### YOUR ASSIGNMENT
Among the records, find the lines that hold the string "green" and return them.
[[ SUPPLIED RECORDS, beginning ]]
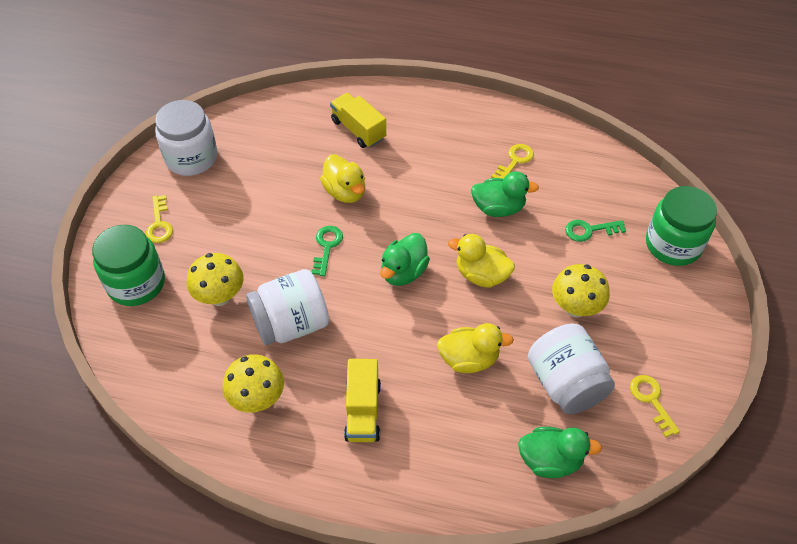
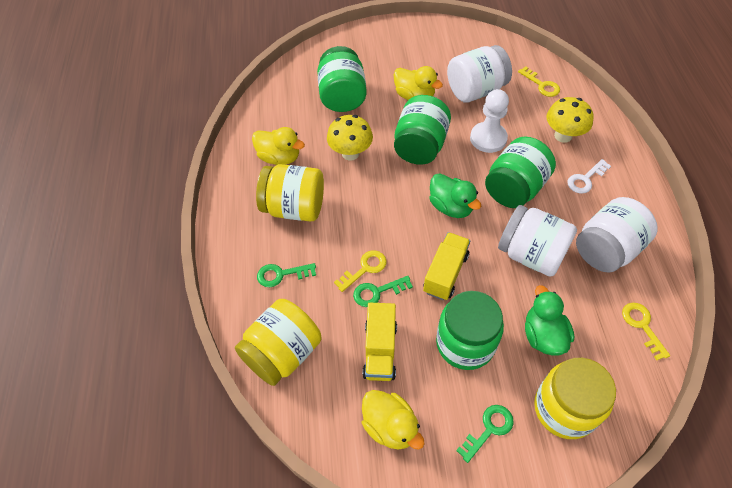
green duck: 3 -> 2
green jar: 2 -> 4
green key: 2 -> 3
white key: 0 -> 1
white pawn: 0 -> 1
yellow jar: 0 -> 3
yellow mushroom: 3 -> 2

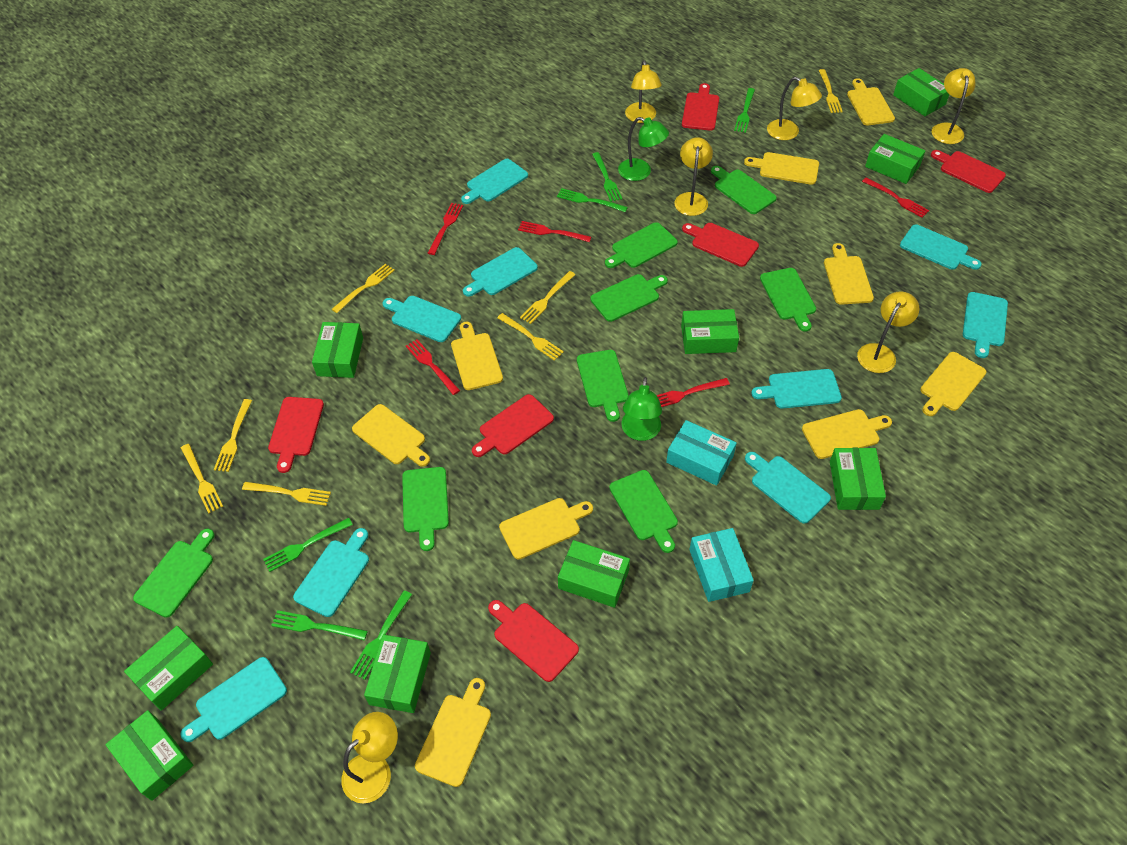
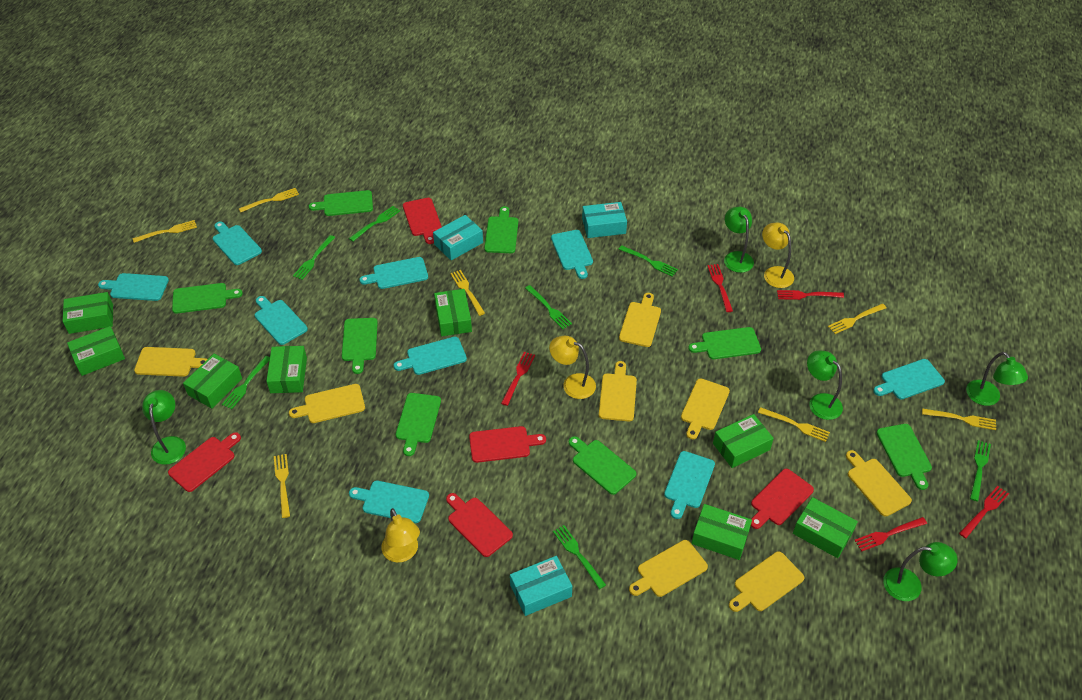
green box: 9 -> 8
green fork: 6 -> 7
green lamp: 2 -> 5
red cutting board: 6 -> 5
turquoise box: 2 -> 3
yellow cutting board: 9 -> 8
yellow lamp: 6 -> 3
[[ SUPPLIED RECORDS, end ]]
### ANSWER SPACE
green duck: 3 -> 2
green jar: 2 -> 4
green key: 2 -> 3
green box: 9 -> 8
green fork: 6 -> 7
green lamp: 2 -> 5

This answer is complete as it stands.